The line containing "yellow ball: 4 -> 3" marks the start, and the last line of the records below marks the end. Print that run exactly and nothing else.

Records Start Marker

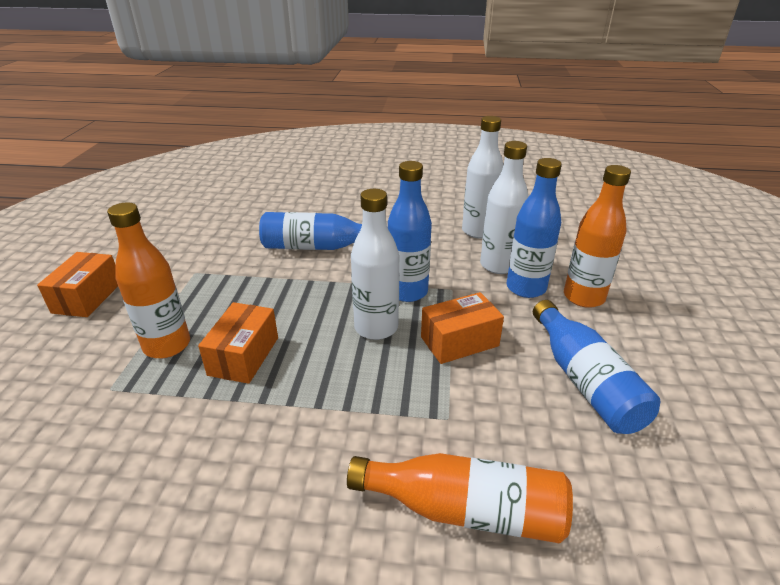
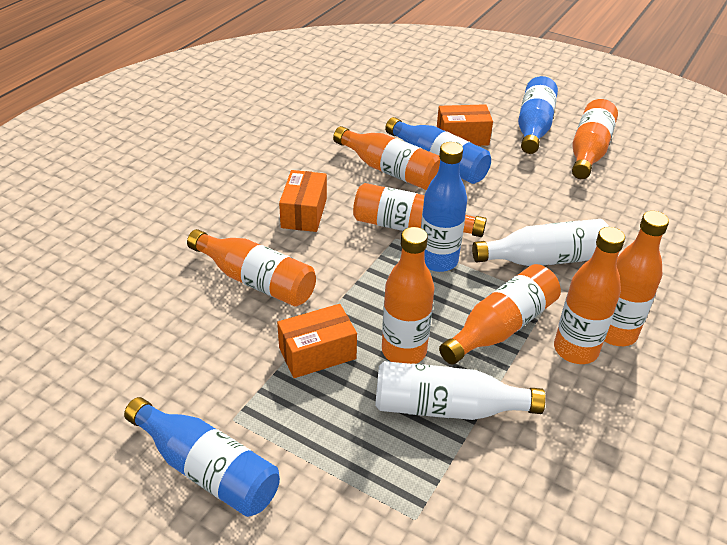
orange bottle: 3 -> 8
white bottle: 3 -> 2

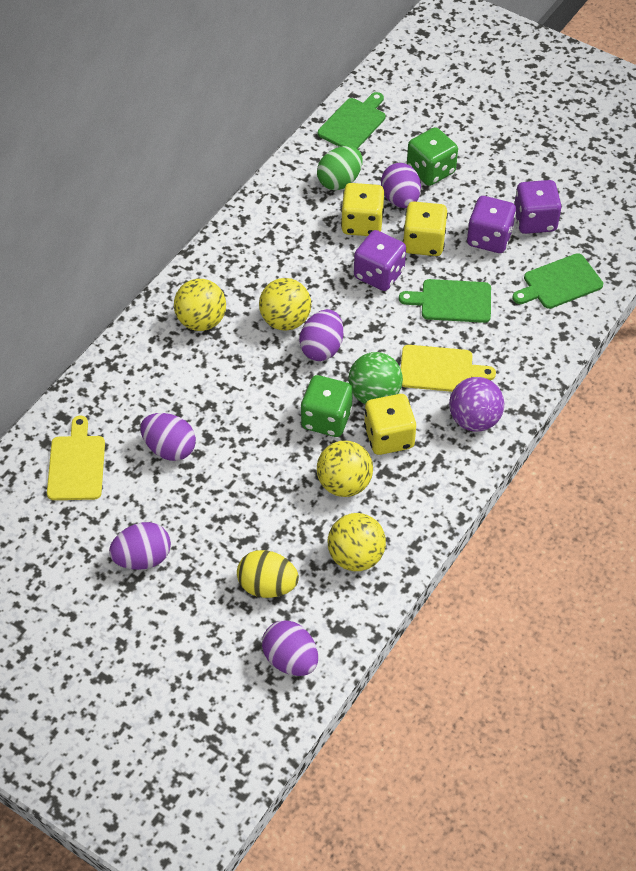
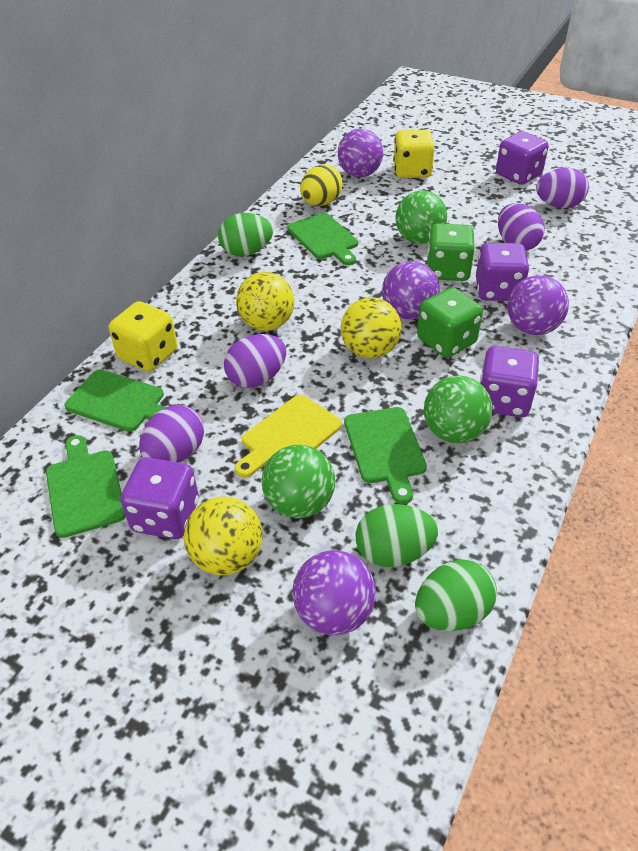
green ball: 1 -> 3
green cutting board: 3 -> 4
green egg: 1 -> 3
purple ball: 1 -> 4
purple dice: 3 -> 4
purple egg: 5 -> 4
yellow ball: 4 -> 3
yellow cutting board: 2 -> 1
yellow dice: 3 -> 2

Records End Marker

● **Task output**
yellow ball: 4 -> 3
yellow cutting board: 2 -> 1
yellow dice: 3 -> 2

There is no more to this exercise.